*Task brief*: From the line with "Pipeline.java: [412,50,670,219] ->" to the line with "Disk 7: [671,86,710,114]", retype every line exactly, including those two, and leave out the rest of the data below.
*** Data ***
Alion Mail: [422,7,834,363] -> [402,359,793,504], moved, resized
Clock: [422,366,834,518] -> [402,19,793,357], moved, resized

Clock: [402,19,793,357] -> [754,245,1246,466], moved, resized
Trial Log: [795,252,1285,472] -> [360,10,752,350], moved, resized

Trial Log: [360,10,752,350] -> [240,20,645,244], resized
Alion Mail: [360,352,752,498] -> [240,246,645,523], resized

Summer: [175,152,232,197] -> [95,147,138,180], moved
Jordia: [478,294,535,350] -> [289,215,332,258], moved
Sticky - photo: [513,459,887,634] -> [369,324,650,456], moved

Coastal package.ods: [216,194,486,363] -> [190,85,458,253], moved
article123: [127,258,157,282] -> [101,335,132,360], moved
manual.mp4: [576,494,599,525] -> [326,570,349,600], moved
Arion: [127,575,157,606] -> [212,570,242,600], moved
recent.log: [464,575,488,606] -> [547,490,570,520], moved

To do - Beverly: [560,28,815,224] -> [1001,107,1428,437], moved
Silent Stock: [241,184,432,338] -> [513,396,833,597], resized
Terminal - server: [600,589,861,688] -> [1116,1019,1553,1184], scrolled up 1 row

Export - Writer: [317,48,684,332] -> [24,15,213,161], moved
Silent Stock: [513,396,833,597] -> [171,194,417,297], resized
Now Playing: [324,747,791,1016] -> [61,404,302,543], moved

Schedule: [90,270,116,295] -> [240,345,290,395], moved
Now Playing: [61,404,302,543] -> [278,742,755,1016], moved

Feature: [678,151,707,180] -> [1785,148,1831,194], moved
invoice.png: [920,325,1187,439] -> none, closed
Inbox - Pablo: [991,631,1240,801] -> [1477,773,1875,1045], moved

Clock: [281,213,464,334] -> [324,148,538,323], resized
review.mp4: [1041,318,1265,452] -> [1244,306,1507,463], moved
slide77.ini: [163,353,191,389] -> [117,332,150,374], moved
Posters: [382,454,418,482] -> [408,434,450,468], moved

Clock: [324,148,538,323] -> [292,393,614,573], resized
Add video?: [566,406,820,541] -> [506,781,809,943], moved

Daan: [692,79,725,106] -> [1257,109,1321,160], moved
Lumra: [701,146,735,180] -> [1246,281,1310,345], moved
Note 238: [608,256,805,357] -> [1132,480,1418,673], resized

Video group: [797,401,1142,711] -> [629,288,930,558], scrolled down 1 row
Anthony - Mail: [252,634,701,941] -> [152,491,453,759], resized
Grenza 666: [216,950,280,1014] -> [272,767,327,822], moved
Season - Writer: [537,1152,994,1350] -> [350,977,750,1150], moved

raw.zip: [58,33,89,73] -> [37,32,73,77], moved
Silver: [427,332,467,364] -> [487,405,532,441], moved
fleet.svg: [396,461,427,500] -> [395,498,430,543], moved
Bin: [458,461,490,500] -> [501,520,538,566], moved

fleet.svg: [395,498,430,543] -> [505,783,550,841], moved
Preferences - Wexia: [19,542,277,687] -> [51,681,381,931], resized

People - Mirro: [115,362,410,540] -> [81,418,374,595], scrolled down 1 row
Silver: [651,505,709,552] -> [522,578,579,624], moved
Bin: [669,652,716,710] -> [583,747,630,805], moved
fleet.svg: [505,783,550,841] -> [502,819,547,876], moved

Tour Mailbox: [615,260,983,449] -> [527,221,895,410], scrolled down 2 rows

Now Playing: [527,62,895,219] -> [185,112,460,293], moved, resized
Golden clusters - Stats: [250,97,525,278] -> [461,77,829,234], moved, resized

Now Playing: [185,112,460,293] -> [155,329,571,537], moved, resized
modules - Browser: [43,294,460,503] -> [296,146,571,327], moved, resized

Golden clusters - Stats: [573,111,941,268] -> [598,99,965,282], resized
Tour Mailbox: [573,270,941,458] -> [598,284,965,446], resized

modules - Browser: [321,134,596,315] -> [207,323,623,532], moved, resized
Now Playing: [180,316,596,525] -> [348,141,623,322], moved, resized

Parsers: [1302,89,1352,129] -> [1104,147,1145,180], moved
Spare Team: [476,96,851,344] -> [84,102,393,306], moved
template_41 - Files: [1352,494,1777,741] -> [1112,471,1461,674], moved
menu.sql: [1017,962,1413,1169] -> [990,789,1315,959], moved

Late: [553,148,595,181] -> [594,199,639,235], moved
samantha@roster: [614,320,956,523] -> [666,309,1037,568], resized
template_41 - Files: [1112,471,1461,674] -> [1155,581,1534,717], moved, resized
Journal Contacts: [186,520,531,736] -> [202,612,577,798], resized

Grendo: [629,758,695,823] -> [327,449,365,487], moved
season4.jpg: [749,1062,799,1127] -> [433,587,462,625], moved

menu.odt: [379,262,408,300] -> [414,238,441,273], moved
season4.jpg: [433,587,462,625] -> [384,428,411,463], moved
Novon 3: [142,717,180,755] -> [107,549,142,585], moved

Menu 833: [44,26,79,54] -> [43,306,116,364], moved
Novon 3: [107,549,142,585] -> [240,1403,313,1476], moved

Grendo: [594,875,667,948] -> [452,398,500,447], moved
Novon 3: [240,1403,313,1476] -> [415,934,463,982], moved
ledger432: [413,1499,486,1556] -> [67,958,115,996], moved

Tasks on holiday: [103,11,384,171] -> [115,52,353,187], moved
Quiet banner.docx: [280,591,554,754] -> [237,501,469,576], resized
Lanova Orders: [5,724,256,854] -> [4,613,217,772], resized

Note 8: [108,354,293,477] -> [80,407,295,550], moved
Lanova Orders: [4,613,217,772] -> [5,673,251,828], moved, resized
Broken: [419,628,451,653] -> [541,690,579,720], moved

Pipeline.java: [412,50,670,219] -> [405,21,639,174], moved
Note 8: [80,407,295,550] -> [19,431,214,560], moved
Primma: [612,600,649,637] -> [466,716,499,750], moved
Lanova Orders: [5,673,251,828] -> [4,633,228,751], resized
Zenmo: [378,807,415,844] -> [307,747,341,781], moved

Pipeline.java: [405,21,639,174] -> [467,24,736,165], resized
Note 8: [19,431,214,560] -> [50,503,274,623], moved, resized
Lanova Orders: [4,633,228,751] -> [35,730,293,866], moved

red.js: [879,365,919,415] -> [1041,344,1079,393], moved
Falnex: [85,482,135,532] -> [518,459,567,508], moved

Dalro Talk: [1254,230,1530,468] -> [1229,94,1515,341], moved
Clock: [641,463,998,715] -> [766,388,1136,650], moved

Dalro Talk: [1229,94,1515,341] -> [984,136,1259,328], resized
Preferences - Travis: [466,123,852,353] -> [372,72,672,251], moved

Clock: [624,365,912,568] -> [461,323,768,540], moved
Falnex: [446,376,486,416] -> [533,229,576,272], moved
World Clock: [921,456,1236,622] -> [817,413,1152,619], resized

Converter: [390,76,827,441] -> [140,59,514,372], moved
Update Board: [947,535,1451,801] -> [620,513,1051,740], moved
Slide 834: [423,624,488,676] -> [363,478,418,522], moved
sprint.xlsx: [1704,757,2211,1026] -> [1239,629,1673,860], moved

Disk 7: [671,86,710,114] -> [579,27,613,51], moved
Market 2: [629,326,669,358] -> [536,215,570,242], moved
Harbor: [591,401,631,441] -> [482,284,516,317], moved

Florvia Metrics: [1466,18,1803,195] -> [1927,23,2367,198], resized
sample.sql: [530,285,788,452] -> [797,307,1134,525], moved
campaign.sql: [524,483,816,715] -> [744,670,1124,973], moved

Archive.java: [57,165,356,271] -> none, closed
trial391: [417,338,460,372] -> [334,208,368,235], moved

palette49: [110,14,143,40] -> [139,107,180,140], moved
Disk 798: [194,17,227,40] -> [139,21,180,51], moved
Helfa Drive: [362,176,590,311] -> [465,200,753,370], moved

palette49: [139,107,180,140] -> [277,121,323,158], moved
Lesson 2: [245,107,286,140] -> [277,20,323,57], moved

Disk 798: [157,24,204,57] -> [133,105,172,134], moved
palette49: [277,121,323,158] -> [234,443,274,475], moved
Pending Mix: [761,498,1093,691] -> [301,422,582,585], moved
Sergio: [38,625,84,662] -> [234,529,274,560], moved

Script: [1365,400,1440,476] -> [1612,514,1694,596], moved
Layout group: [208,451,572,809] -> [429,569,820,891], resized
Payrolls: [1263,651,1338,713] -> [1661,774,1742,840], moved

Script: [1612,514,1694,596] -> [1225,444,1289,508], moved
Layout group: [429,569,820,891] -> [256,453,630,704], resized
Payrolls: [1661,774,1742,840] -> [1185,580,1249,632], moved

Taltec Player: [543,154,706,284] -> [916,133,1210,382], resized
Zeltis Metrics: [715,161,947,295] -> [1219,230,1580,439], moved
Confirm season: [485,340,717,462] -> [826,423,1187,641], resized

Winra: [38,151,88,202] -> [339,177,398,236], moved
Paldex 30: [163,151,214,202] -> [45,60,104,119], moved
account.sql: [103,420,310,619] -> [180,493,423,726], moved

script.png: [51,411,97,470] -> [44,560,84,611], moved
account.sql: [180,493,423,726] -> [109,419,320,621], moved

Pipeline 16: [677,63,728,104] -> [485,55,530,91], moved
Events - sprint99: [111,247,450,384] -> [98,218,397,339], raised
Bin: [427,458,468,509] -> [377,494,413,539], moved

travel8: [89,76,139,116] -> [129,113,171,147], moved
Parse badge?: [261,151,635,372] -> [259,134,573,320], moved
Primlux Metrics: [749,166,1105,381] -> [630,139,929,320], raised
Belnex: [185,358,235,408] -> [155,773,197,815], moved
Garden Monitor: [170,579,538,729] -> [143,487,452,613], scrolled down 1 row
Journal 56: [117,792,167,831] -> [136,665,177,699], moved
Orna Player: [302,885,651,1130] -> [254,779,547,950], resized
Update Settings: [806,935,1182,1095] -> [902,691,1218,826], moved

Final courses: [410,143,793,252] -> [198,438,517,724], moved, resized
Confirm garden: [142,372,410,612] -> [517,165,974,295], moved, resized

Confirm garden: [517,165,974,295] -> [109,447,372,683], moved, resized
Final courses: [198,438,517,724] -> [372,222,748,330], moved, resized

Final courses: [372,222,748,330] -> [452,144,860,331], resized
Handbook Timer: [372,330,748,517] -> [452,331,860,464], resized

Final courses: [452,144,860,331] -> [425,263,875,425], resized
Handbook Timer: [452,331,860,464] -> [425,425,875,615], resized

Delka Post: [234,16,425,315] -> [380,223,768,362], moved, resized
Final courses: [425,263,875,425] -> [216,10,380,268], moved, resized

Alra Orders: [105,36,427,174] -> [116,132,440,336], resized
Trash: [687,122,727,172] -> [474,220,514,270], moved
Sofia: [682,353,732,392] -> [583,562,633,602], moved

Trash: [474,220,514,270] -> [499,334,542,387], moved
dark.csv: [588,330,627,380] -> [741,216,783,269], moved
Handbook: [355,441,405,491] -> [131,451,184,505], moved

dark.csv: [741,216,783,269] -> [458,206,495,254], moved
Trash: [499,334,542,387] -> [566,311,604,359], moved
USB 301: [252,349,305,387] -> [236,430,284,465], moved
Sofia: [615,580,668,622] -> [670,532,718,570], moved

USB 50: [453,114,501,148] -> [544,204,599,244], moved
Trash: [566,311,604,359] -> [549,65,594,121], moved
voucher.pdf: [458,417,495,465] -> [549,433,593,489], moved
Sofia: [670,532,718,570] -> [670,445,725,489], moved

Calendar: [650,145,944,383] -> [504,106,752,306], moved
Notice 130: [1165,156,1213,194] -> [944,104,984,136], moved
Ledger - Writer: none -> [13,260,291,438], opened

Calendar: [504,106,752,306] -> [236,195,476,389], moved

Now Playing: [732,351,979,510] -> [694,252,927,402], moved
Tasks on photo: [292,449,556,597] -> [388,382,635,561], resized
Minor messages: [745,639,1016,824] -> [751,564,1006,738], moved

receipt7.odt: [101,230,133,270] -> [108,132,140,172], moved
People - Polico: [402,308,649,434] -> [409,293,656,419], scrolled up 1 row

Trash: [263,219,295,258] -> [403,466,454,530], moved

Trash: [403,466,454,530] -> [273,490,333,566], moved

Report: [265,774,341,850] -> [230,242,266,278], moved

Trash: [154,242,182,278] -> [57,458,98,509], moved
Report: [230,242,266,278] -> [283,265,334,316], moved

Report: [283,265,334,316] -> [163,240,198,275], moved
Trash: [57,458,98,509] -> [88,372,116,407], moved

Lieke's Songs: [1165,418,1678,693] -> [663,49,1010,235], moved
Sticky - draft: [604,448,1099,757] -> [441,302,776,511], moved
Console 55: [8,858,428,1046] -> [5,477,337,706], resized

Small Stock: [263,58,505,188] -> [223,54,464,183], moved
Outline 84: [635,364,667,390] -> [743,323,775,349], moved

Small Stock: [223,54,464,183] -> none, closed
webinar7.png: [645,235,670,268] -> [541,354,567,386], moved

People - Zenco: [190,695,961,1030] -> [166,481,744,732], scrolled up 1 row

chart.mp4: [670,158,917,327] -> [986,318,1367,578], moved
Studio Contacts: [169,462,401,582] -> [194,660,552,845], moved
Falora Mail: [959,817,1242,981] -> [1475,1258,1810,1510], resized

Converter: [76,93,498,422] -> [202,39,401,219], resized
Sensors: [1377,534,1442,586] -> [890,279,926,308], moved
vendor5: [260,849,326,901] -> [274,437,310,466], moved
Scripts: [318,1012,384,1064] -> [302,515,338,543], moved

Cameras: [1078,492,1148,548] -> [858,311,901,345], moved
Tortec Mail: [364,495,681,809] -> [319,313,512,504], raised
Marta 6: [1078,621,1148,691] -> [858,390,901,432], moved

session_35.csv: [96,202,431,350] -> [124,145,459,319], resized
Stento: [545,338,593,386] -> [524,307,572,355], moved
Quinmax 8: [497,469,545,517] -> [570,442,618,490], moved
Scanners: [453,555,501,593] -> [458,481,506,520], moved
***
*Answer*:
Pipeline.java: [412,50,670,219] -> [405,21,639,174], moved
Note 8: [80,407,295,550] -> [19,431,214,560], moved
Primma: [612,600,649,637] -> [466,716,499,750], moved
Lanova Orders: [5,673,251,828] -> [4,633,228,751], resized
Zenmo: [378,807,415,844] -> [307,747,341,781], moved

Pipeline.java: [405,21,639,174] -> [467,24,736,165], resized
Note 8: [19,431,214,560] -> [50,503,274,623], moved, resized
Lanova Orders: [4,633,228,751] -> [35,730,293,866], moved

red.js: [879,365,919,415] -> [1041,344,1079,393], moved
Falnex: [85,482,135,532] -> [518,459,567,508], moved

Dalro Talk: [1254,230,1530,468] -> [1229,94,1515,341], moved
Clock: [641,463,998,715] -> [766,388,1136,650], moved

Dalro Talk: [1229,94,1515,341] -> [984,136,1259,328], resized
Preferences - Travis: [466,123,852,353] -> [372,72,672,251], moved

Clock: [624,365,912,568] -> [461,323,768,540], moved
Falnex: [446,376,486,416] -> [533,229,576,272], moved
World Clock: [921,456,1236,622] -> [817,413,1152,619], resized

Converter: [390,76,827,441] -> [140,59,514,372], moved
Update Board: [947,535,1451,801] -> [620,513,1051,740], moved
Slide 834: [423,624,488,676] -> [363,478,418,522], moved
sprint.xlsx: [1704,757,2211,1026] -> [1239,629,1673,860], moved

Disk 7: [671,86,710,114] -> [579,27,613,51], moved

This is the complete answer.